▸ Object state change records
★ ★ ★ ★

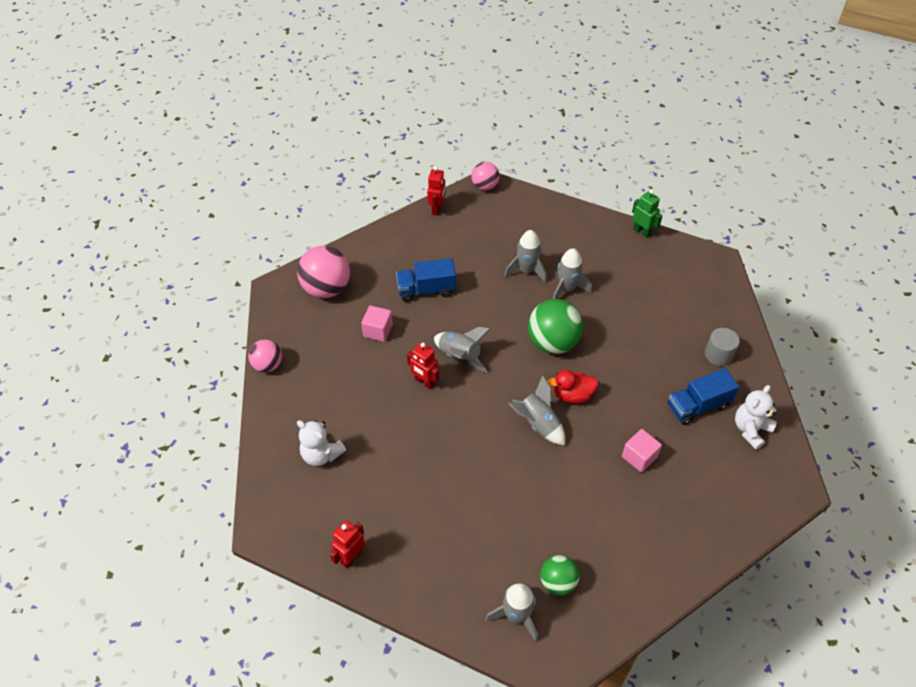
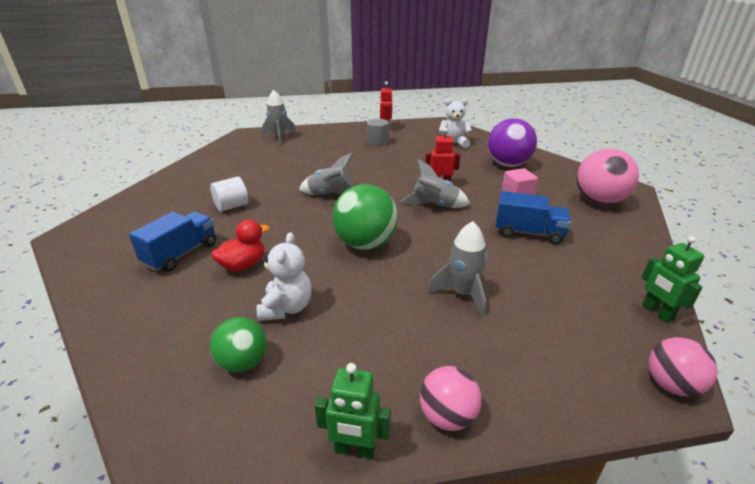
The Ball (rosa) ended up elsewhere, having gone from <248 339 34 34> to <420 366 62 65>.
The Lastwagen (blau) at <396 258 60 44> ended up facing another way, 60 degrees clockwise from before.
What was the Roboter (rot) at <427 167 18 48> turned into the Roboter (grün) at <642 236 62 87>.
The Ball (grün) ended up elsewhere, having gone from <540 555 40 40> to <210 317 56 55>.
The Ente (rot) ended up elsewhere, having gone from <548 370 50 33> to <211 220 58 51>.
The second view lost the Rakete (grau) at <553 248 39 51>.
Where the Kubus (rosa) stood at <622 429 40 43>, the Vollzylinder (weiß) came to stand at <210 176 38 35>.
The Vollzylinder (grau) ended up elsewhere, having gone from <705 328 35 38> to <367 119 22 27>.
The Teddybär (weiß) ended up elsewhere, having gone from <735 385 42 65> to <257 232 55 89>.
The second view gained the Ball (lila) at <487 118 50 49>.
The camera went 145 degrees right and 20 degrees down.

★ ★ ★ ★

▸ Problem details
Give back exactly the lines from the first line of the data through the line with "What was the", pictures excluded.

▸ Response to this exercise
The Ball (rosa) ended up elsewhere, having gone from <248 339 34 34> to <420 366 62 65>.
The Lastwagen (blau) at <396 258 60 44> ended up facing another way, 60 degrees clockwise from before.
What was the Roboter (rot) at <427 167 18 48> turned into the Roboter (grün) at <642 236 62 87>.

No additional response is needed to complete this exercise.